Records from a data source =>
----------
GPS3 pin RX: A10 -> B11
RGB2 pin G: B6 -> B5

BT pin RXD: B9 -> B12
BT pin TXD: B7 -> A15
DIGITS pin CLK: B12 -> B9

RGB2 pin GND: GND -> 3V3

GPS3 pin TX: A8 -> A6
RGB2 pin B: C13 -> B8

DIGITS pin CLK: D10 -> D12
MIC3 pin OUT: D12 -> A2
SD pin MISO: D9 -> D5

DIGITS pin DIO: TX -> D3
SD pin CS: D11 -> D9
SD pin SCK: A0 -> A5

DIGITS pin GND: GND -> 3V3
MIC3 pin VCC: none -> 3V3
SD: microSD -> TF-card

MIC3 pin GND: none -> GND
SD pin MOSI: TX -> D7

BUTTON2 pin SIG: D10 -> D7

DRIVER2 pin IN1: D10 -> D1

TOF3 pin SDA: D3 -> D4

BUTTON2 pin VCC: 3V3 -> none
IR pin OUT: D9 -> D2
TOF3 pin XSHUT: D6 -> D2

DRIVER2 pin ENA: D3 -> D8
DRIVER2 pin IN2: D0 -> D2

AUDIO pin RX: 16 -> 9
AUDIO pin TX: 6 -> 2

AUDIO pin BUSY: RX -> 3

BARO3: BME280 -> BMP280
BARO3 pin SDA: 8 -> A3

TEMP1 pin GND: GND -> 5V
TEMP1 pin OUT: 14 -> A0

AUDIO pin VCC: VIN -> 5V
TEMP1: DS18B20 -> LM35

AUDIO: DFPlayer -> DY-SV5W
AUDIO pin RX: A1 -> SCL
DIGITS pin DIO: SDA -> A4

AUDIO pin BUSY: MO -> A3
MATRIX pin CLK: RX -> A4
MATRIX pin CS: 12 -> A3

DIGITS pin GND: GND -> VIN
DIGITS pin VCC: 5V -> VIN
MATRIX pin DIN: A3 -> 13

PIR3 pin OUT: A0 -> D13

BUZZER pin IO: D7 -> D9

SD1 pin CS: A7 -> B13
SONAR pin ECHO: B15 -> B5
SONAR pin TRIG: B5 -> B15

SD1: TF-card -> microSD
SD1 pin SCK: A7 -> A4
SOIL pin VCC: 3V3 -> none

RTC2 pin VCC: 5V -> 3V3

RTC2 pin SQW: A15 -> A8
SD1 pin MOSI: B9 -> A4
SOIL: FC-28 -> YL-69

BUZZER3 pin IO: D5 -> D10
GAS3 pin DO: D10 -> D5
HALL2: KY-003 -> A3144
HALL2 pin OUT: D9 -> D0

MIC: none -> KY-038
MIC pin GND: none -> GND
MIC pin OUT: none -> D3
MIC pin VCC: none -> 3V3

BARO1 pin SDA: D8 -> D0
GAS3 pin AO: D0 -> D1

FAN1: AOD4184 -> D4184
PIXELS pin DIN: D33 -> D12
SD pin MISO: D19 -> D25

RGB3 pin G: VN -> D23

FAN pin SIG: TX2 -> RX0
----------
ACTION ITEM => Copy every entry exactly; no part may be left out.

OUTPUT BELOW =>
GPS3 pin RX: A10 -> B11
RGB2 pin G: B6 -> B5

BT pin RXD: B9 -> B12
BT pin TXD: B7 -> A15
DIGITS pin CLK: B12 -> B9

RGB2 pin GND: GND -> 3V3

GPS3 pin TX: A8 -> A6
RGB2 pin B: C13 -> B8

DIGITS pin CLK: D10 -> D12
MIC3 pin OUT: D12 -> A2
SD pin MISO: D9 -> D5

DIGITS pin DIO: TX -> D3
SD pin CS: D11 -> D9
SD pin SCK: A0 -> A5

DIGITS pin GND: GND -> 3V3
MIC3 pin VCC: none -> 3V3
SD: microSD -> TF-card

MIC3 pin GND: none -> GND
SD pin MOSI: TX -> D7

BUTTON2 pin SIG: D10 -> D7

DRIVER2 pin IN1: D10 -> D1

TOF3 pin SDA: D3 -> D4

BUTTON2 pin VCC: 3V3 -> none
IR pin OUT: D9 -> D2
TOF3 pin XSHUT: D6 -> D2

DRIVER2 pin ENA: D3 -> D8
DRIVER2 pin IN2: D0 -> D2

AUDIO pin RX: 16 -> 9
AUDIO pin TX: 6 -> 2

AUDIO pin BUSY: RX -> 3

BARO3: BME280 -> BMP280
BARO3 pin SDA: 8 -> A3

TEMP1 pin GND: GND -> 5V
TEMP1 pin OUT: 14 -> A0

AUDIO pin VCC: VIN -> 5V
TEMP1: DS18B20 -> LM35

AUDIO: DFPlayer -> DY-SV5W
AUDIO pin RX: A1 -> SCL
DIGITS pin DIO: SDA -> A4

AUDIO pin BUSY: MO -> A3
MATRIX pin CLK: RX -> A4
MATRIX pin CS: 12 -> A3

DIGITS pin GND: GND -> VIN
DIGITS pin VCC: 5V -> VIN
MATRIX pin DIN: A3 -> 13

PIR3 pin OUT: A0 -> D13

BUZZER pin IO: D7 -> D9

SD1 pin CS: A7 -> B13
SONAR pin ECHO: B15 -> B5
SONAR pin TRIG: B5 -> B15

SD1: TF-card -> microSD
SD1 pin SCK: A7 -> A4
SOIL pin VCC: 3V3 -> none

RTC2 pin VCC: 5V -> 3V3

RTC2 pin SQW: A15 -> A8
SD1 pin MOSI: B9 -> A4
SOIL: FC-28 -> YL-69

BUZZER3 pin IO: D5 -> D10
GAS3 pin DO: D10 -> D5
HALL2: KY-003 -> A3144
HALL2 pin OUT: D9 -> D0

MIC: none -> KY-038
MIC pin GND: none -> GND
MIC pin OUT: none -> D3
MIC pin VCC: none -> 3V3

BARO1 pin SDA: D8 -> D0
GAS3 pin AO: D0 -> D1

FAN1: AOD4184 -> D4184
PIXELS pin DIN: D33 -> D12
SD pin MISO: D19 -> D25

RGB3 pin G: VN -> D23

FAN pin SIG: TX2 -> RX0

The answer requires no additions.